PROBLEM DETAILS:
Every line below that holds the string "moved" must be copied.

DATA EXTRACT:
★ ★ ★ ★ ★ ★ ★

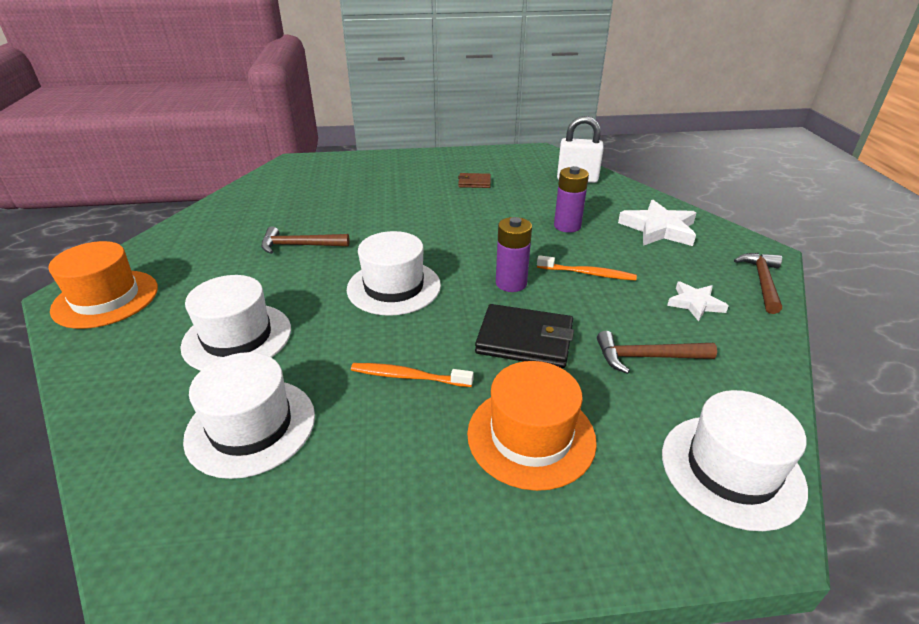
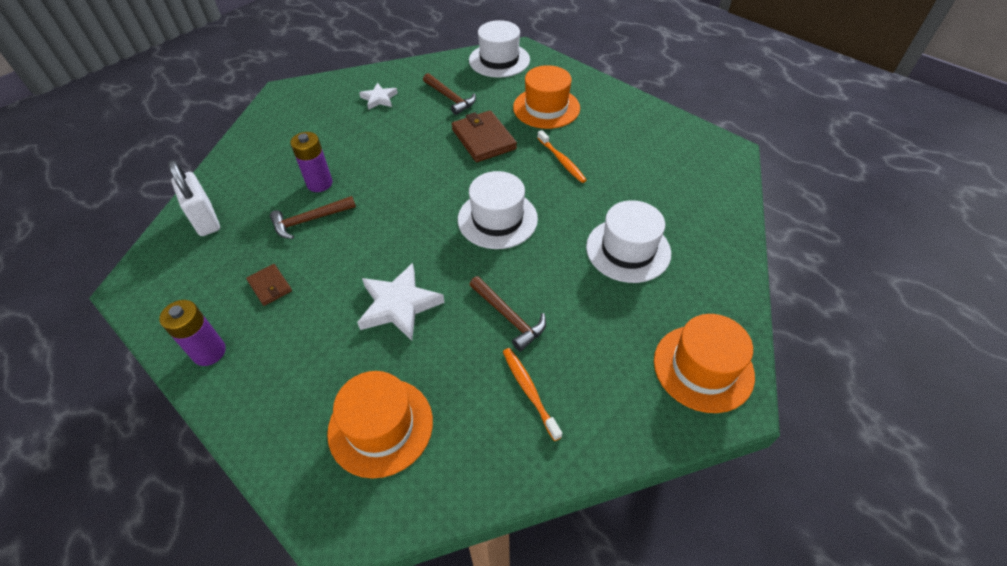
camera: 130 degrees left, 15 degrees up
white hat [183,352,315,479] -> none
black wallet [475,304,574,368] -> brown wallet [452,110,517,162]
purple battery [496,217,532,292] -> purple battery moved to [159,300,226,366]
orange toothbrush [537,255,637,281] -> orange toothbrush moved to [503,348,562,441]
white star [618,200,696,246] -> white star moved to [357,263,445,341]
brown hammer [734,253,782,314] -> brown hammer moved to [270,196,356,239]
none -> orange hat [327,371,433,478]

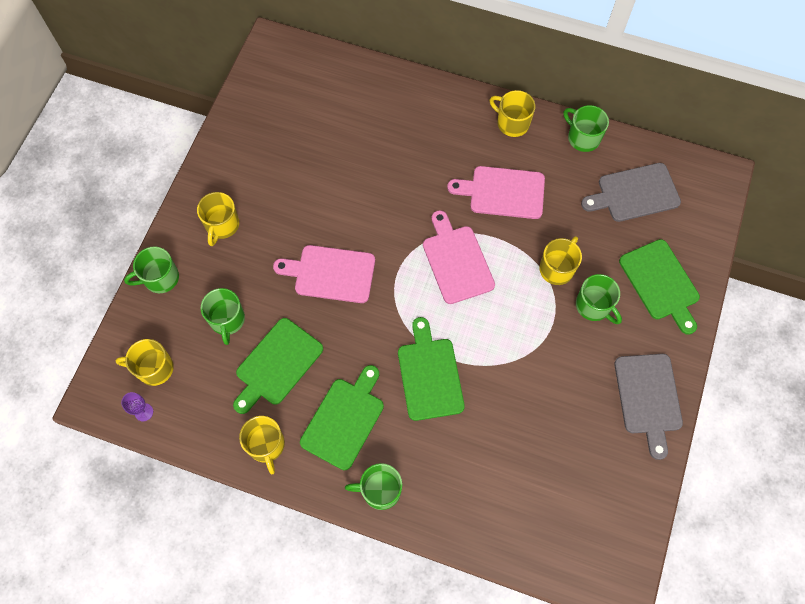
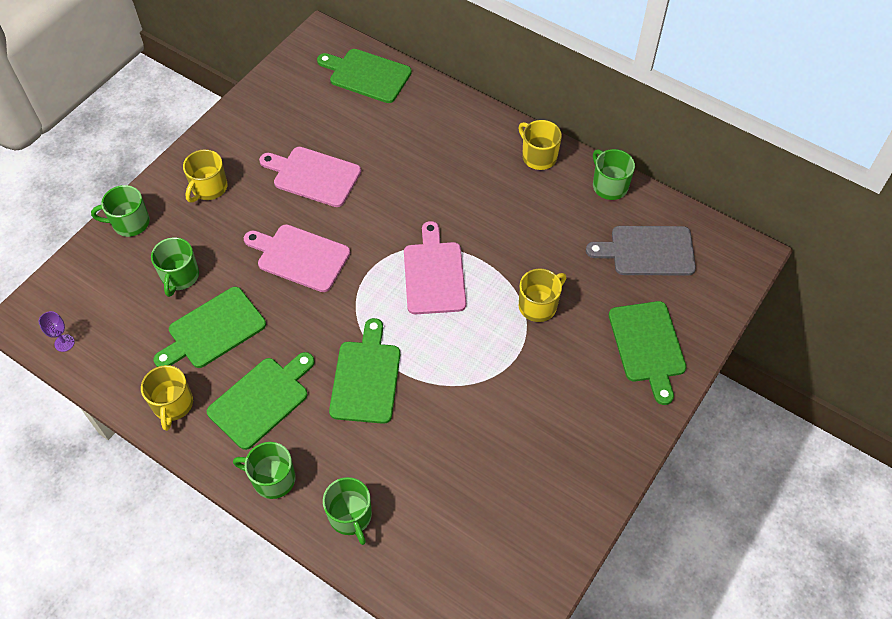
camera: 15 degrees right, 10 degrees down
yellow mug [116,339,174,386] -> none
pink cutting board [447,166,545,219] -> pink cutting board moved to [259,147,361,207]
green mug [576,274,622,324] -> green mug moved to [323,477,372,545]
grey cutting board [614,354,683,460] -> none
none -> green cutting board [317,49,412,103]

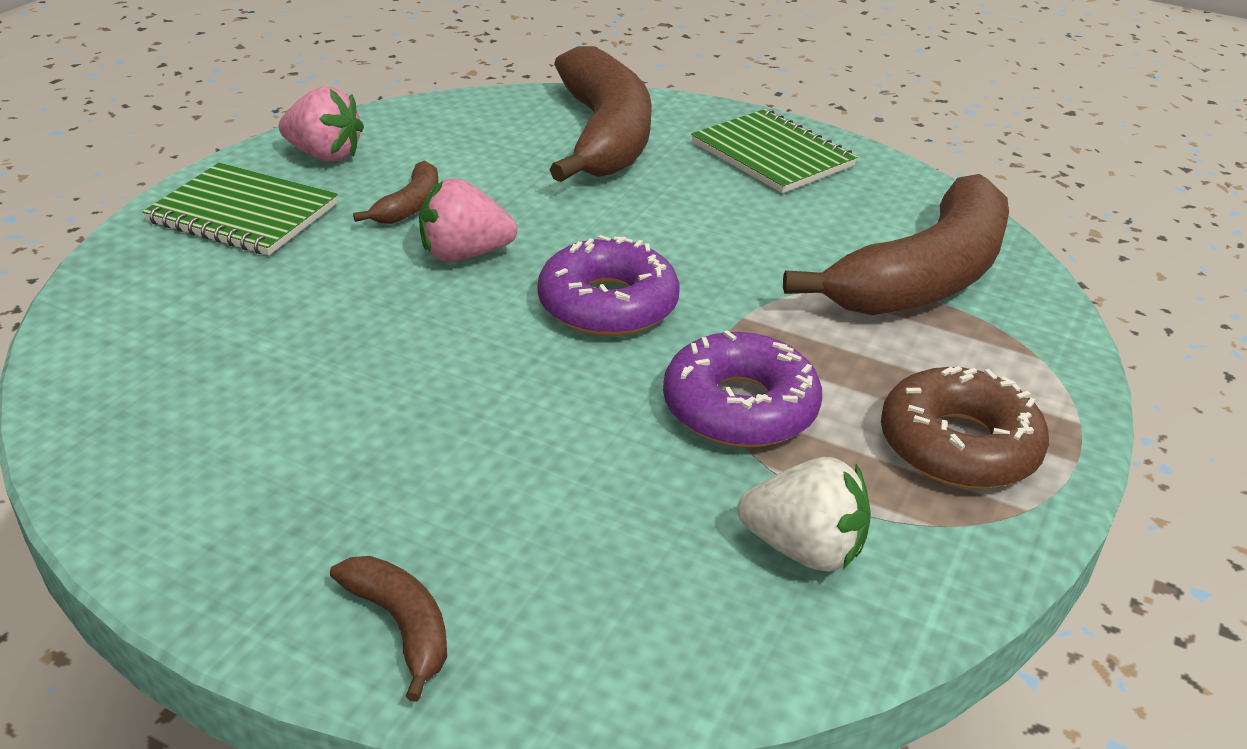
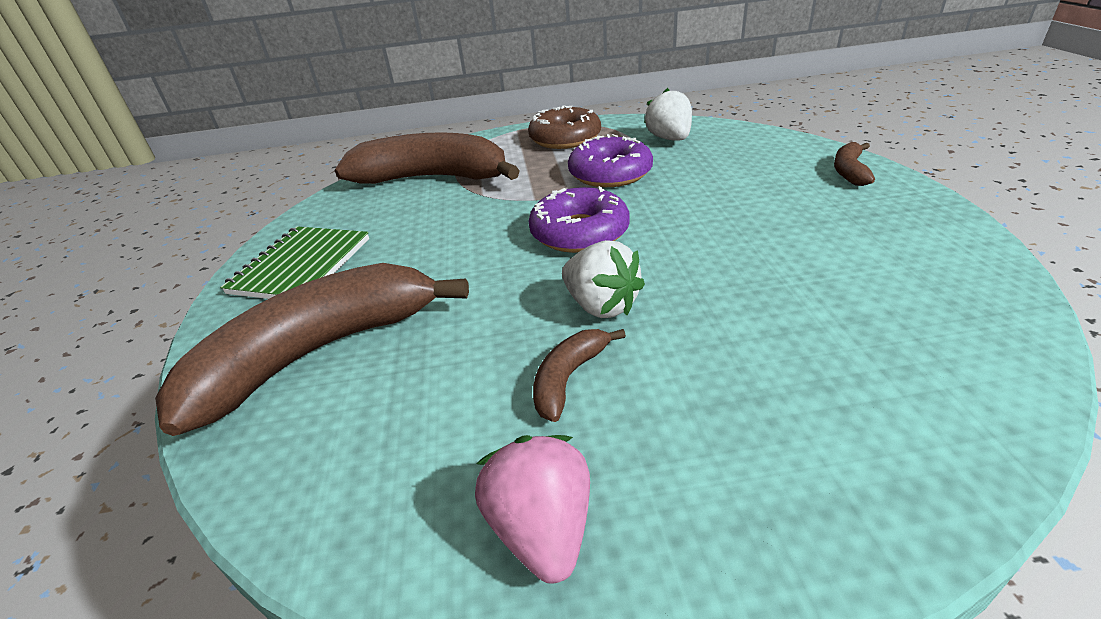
camera: 120 degrees left, 0 degrees up
green notebook [143,163,338,255] -> none
brown banana [353,161,439,224] -> brown banana turned 45 degrees counterclockwise [533,329,626,422]
pink strawberry [419,178,517,262] -> white strawberry [562,240,645,318]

★ ★ ★ ★ ★ ★ ★

WRITTEN RESPONSE:
purple battery [496,217,532,292] -> purple battery moved to [159,300,226,366]
orange toothbrush [537,255,637,281] -> orange toothbrush moved to [503,348,562,441]
white star [618,200,696,246] -> white star moved to [357,263,445,341]
brown hammer [734,253,782,314] -> brown hammer moved to [270,196,356,239]
pink cutting board [447,166,545,219] -> pink cutting board moved to [259,147,361,207]
green mug [576,274,622,324] -> green mug moved to [323,477,372,545]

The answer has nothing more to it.